_Task brief:_
List each line of the data in which the string "bell" appears.

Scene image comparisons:
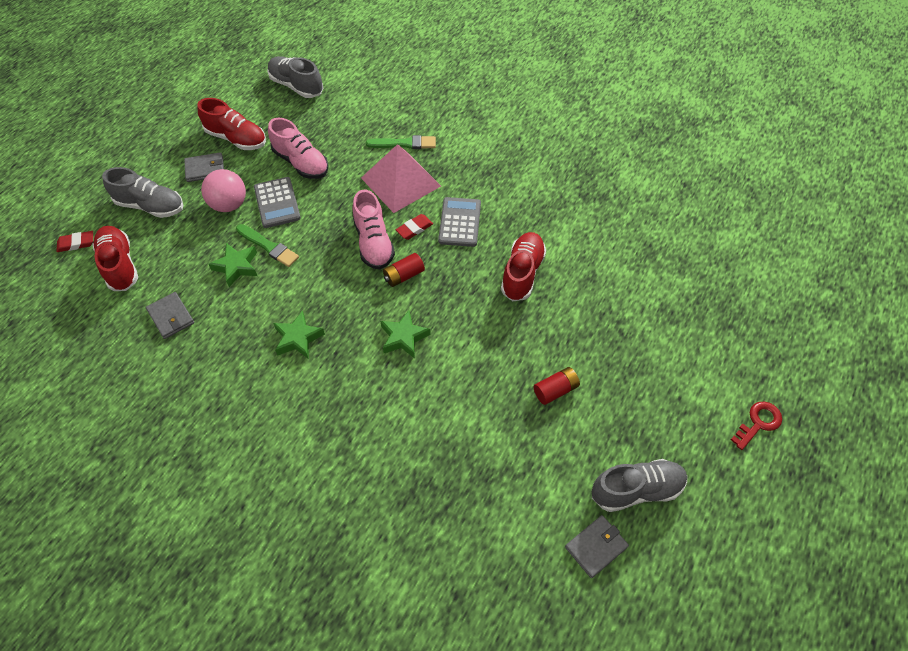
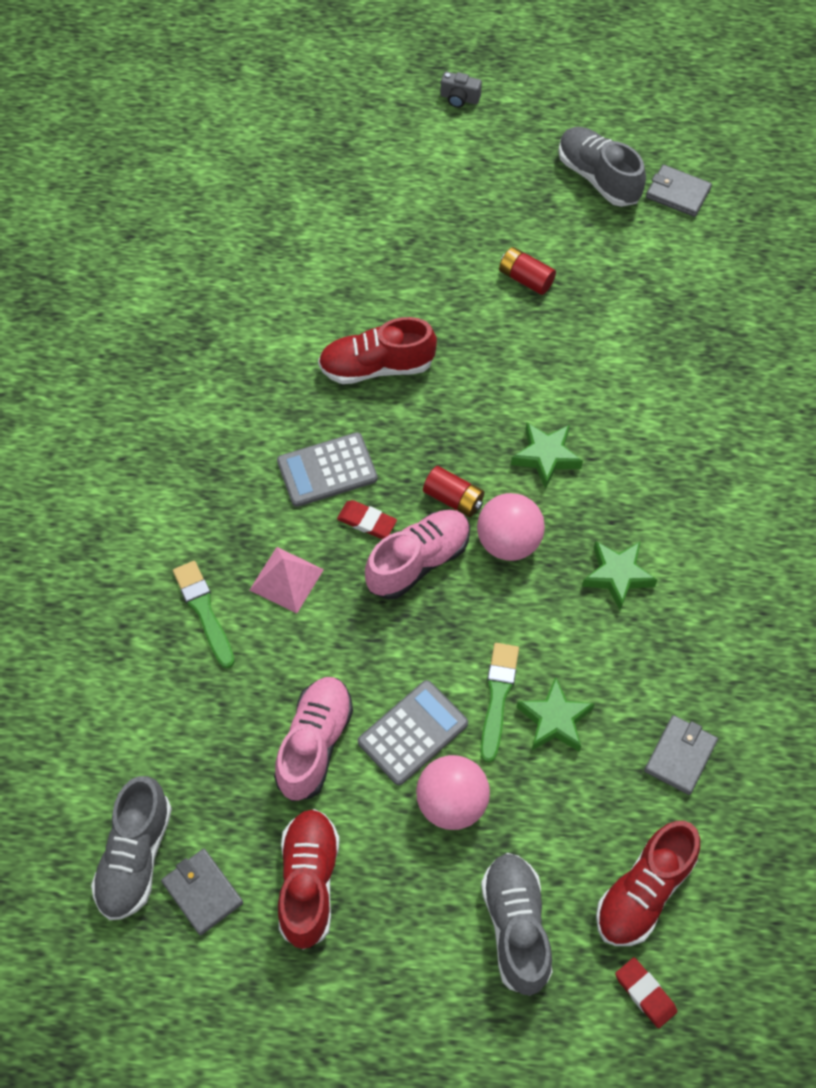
camera: 115 degrees left, 5 degrees up
(205, 169) = (399, 890): grey wallet -> grey wallet (202, 892)
(357, 291) = (508, 542): none -> pink ball
(400, 181) = (286, 579): pink pyramid -> pink pyramid, size x0.57
(758, 423) = (459, 98): red key -> grey camera

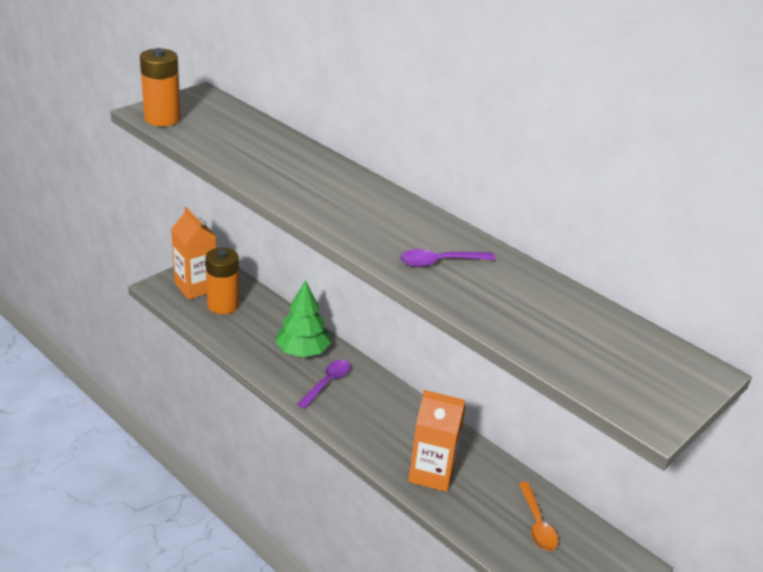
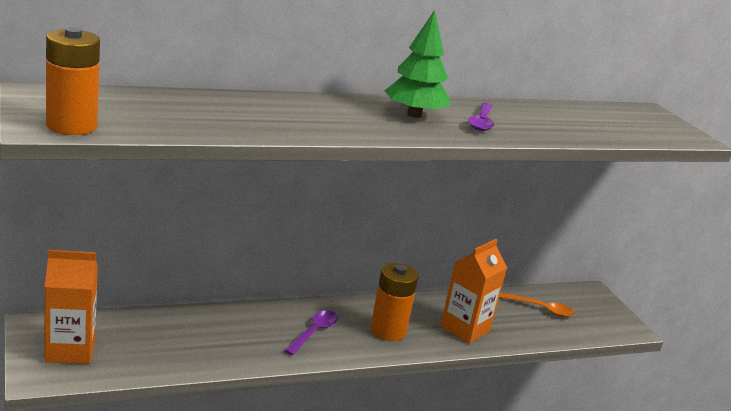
camera: 65 degrees left, 10 degrees down
(223, 305) = (126, 344): orange battery -> orange battery (388, 331)
(302, 351) = (254, 327): green tree -> green tree (414, 115)
(327, 383) = (314, 332): purple spoon -> purple spoon turned 60 degrees clockwise

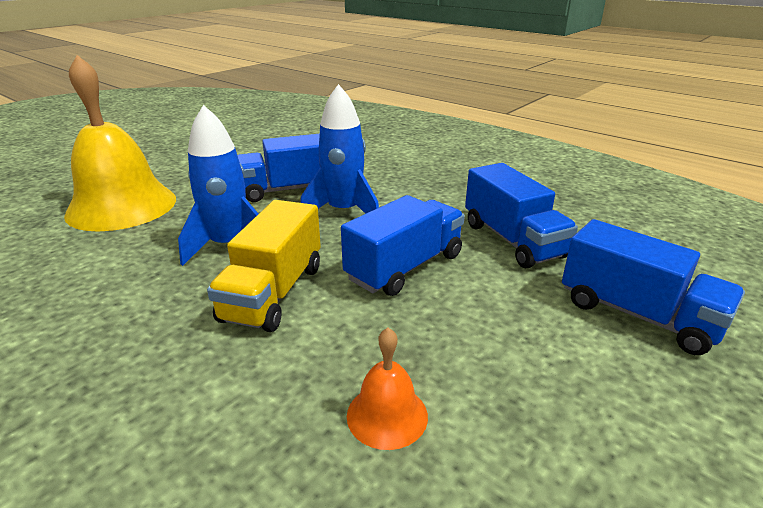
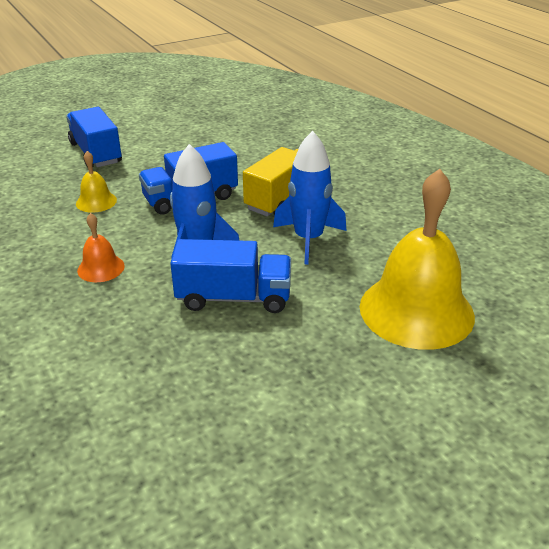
camera: 160 degrees left, 5 degrees up
(387, 415) = (252, 145): orange bell -> orange bell (101, 268)
(512, 240) = (96, 202): blue truck -> yellow bell

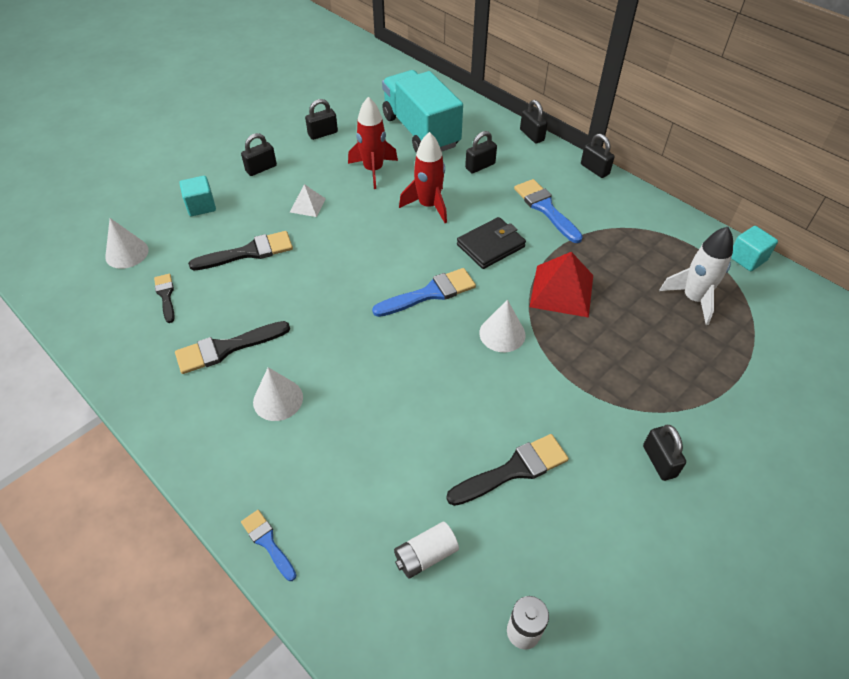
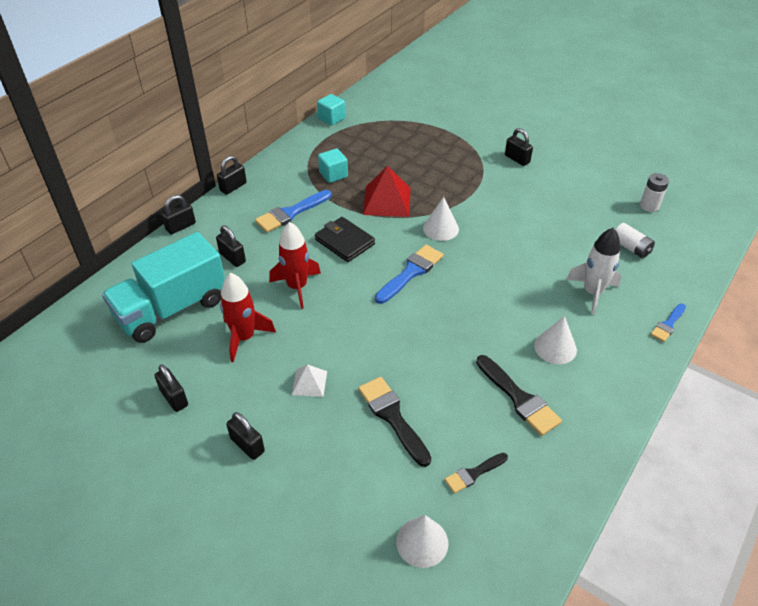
camera: 100 degrees left, 5 degrees down
(201, 206) = (326, 489): turquoise cube -> turquoise cube (333, 174)
(430, 293) = (411, 272): blue brush -> blue brush turned 75 degrees clockwise
(513, 470) = (553, 215): black brush -> none
(659, 461) = (517, 159): black padlock -> black padlock turned 75 degrees clockwise
(693, 299) = (378, 142): white rocket -> white rocket (592, 292)

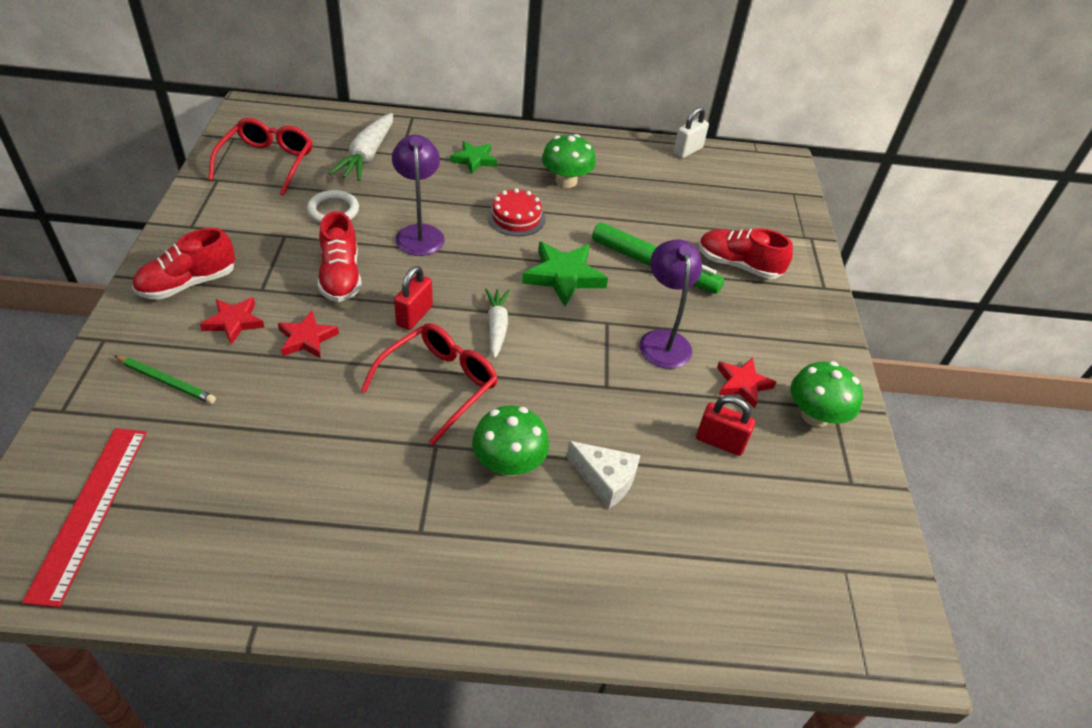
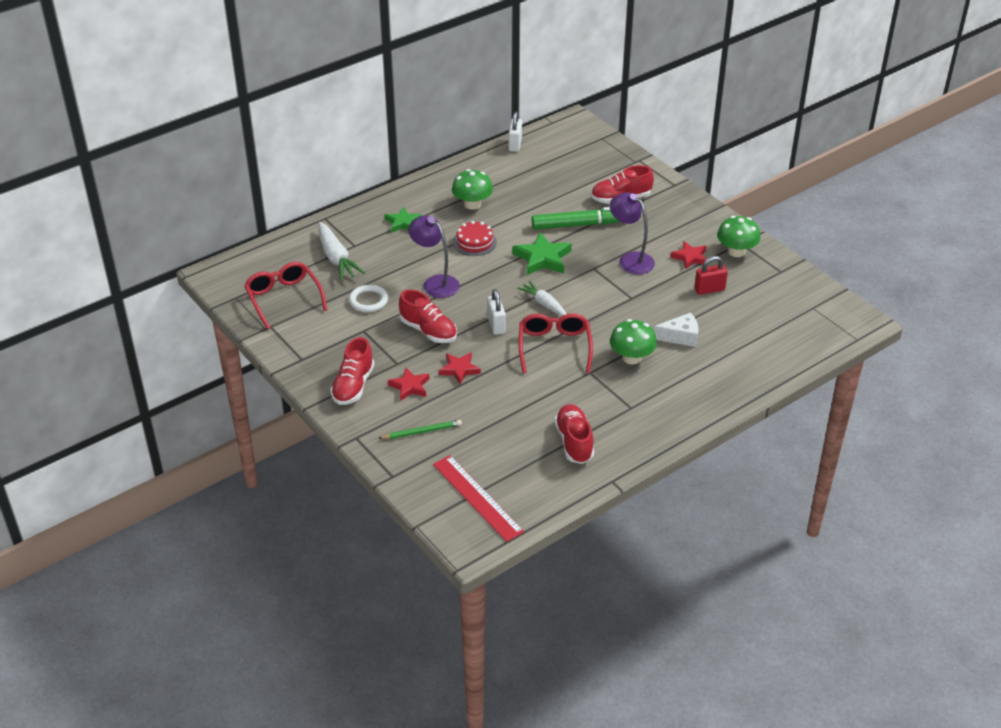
camera: 35 degrees left, 5 degrees down
(291, 526) = (574, 442): none -> red shoe
(414, 316) = (496, 325): red padlock -> white padlock

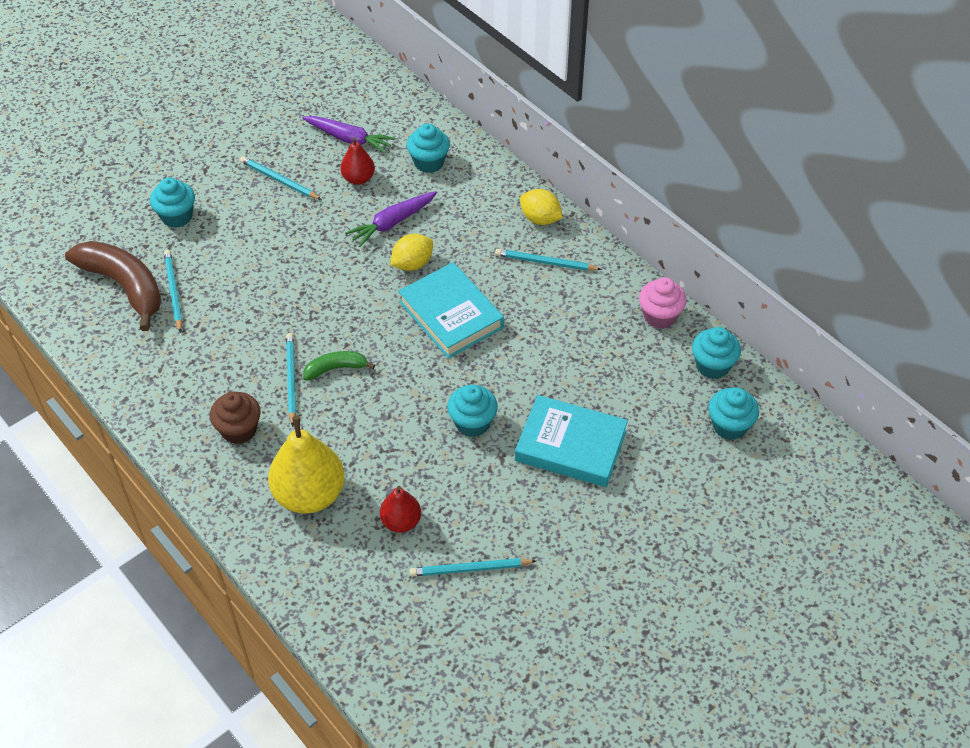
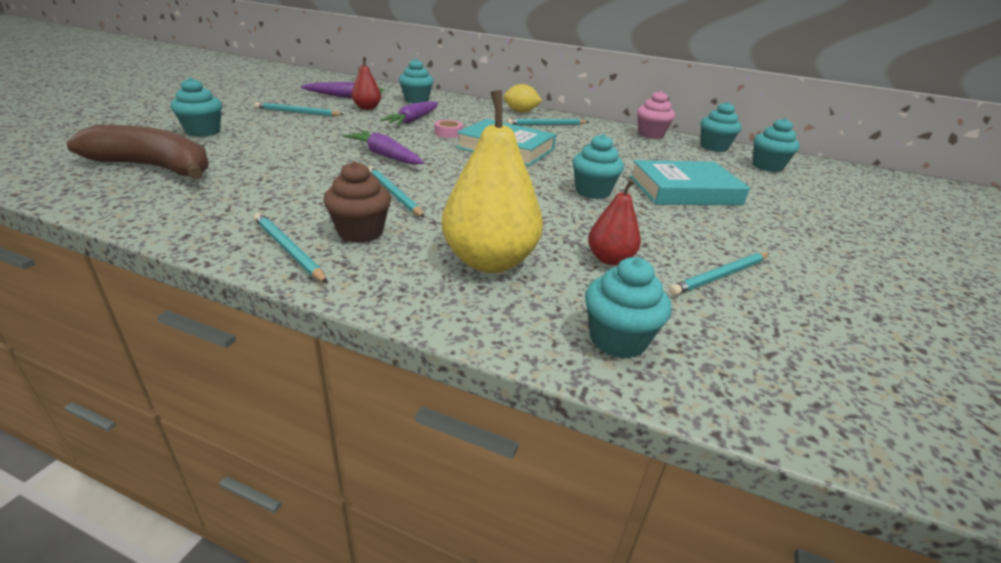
camera: 30 degrees left, 20 degrees down
(173, 291) = (220, 164): turquoise pencil -> turquoise pencil (288, 249)
(319, 304) = (384, 155): none -> purple carrot
(335, 368) = (434, 183): green banana -> none
(335, 598) = (617, 340): none -> turquoise cupcake
(412, 264) = (448, 133): yellow lemon -> pink tape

_Result for this task:_
(387, 415) = (252, 145): orange bell -> orange bell (101, 268)
(512, 240) = (96, 202): blue truck -> yellow bell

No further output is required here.